[Data supplied]

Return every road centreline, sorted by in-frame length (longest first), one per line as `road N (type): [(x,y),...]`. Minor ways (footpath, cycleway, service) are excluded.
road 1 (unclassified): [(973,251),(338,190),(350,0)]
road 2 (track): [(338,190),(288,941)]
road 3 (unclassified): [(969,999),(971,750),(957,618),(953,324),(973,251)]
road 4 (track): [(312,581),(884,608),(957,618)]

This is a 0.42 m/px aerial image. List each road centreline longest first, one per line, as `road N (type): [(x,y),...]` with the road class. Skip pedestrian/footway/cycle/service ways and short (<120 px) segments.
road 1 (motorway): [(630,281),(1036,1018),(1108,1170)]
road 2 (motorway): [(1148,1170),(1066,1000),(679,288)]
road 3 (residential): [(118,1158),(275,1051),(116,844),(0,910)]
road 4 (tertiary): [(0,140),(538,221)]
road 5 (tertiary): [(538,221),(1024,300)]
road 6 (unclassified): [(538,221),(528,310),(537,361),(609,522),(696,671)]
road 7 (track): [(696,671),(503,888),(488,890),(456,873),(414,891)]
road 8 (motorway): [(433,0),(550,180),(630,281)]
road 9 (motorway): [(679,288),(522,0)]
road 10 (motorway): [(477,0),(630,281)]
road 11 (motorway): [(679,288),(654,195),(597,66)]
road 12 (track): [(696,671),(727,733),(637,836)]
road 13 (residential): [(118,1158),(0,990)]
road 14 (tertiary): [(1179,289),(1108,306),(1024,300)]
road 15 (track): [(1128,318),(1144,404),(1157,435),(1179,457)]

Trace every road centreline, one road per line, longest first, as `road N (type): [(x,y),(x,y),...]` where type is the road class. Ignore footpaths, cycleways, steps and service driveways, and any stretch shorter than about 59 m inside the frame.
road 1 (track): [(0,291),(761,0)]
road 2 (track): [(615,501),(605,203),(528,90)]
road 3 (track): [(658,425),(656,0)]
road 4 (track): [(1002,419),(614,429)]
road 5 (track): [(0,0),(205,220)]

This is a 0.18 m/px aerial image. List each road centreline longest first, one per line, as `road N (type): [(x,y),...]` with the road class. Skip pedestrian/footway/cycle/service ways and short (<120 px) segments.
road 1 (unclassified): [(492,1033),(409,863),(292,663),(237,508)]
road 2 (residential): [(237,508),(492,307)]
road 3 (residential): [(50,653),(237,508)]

[Problem requirements] Exactly as given, repeat each line above.

[Answer box]
Return every road centreline, sorted by in-frame length (longest first), one per line as `road N (type): [(x,y),...]`. Minor ways (footpath, cycleway, service) are excluded.
road 1 (unclassified): [(973,251),(338,190),(350,0)]
road 2 (track): [(338,190),(288,941)]
road 3 (unclassified): [(969,999),(971,750),(957,618),(953,324),(973,251)]
road 4 (track): [(312,581),(884,608),(957,618)]

This is a 0.42 m/px aerial image. List each road centreline longest first, one per line, as `road N (type): [(x,y),...]` with the road class. Skip pedestrian/footway/cycle/service ways and short (<120 px) segments.
road 1 (motorway): [(630,281),(1036,1018),(1108,1170)]
road 2 (motorway): [(1148,1170),(1066,1000),(679,288)]
road 3 (residential): [(118,1158),(275,1051),(116,844),(0,910)]
road 4 (tertiary): [(0,140),(538,221)]
road 5 (tertiary): [(538,221),(1024,300)]
road 6 (unclassified): [(538,221),(528,310),(537,361),(609,522),(696,671)]
road 7 (track): [(696,671),(503,888),(488,890),(456,873),(414,891)]
road 8 (motorway): [(433,0),(550,180),(630,281)]
road 9 (motorway): [(679,288),(522,0)]
road 10 (motorway): [(477,0),(630,281)]
road 11 (motorway): [(679,288),(654,195),(597,66)]
road 12 (track): [(696,671),(727,733),(637,836)]
road 13 (residential): [(118,1158),(0,990)]
road 14 (tertiary): [(1179,289),(1108,306),(1024,300)]
road 15 (track): [(1128,318),(1144,404),(1157,435),(1179,457)]

Trace every road centreline, one road per line, longest first, as `road N (type): [(x,y),(x,y),...]` where type is the road class. Ignore footpaths, cycleways, steps and service driveways, and any stretch shorter than about 59 m inside the frame.
road 1 (track): [(0,291),(761,0)]
road 2 (track): [(615,501),(605,203),(528,90)]
road 3 (track): [(658,425),(656,0)]
road 4 (track): [(1002,419),(614,429)]
road 5 (track): [(0,0),(205,220)]

This is a 0.18 m/px aerial image. List each road centreline longest first, one per line, as `road N (type): [(x,y),...]` with the road class. Skip pedestrian/footway/cycle/service ways and short (<120 px) segments.
road 1 (unclassified): [(492,1033),(409,863),(292,663),(237,508)]
road 2 (residential): [(237,508),(492,307)]
road 3 (residential): [(50,653),(237,508)]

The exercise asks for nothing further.